[[ Information shown, beginning ]]

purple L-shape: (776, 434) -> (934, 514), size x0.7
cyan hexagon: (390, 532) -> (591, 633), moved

[[ Information shown, end ]]
[[ Information shown, beginning ]]

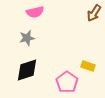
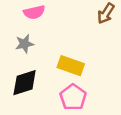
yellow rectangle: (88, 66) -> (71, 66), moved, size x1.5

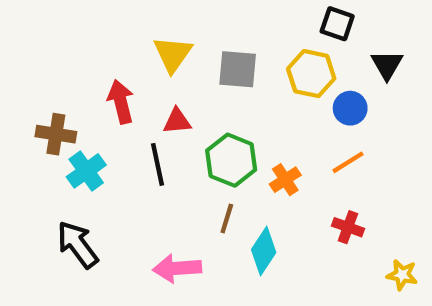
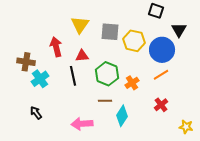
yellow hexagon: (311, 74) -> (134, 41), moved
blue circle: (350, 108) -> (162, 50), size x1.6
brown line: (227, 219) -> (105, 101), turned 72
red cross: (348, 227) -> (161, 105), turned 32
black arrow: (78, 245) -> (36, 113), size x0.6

[[ Information shown, end ]]
[[ Information shown, beginning ]]

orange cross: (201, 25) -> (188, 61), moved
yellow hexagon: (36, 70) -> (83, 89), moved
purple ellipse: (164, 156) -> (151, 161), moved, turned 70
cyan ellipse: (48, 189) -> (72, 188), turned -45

[[ Information shown, end ]]

**Your task**
Wherever the word "moved" occurs in the data above, copy the line it sits in.

**Answer to this problem**
cyan hexagon: (390, 532) -> (591, 633), moved
yellow rectangle: (88, 66) -> (71, 66), moved, size x1.5
yellow hexagon: (311, 74) -> (134, 41), moved
orange cross: (201, 25) -> (188, 61), moved
yellow hexagon: (36, 70) -> (83, 89), moved
purple ellipse: (164, 156) -> (151, 161), moved, turned 70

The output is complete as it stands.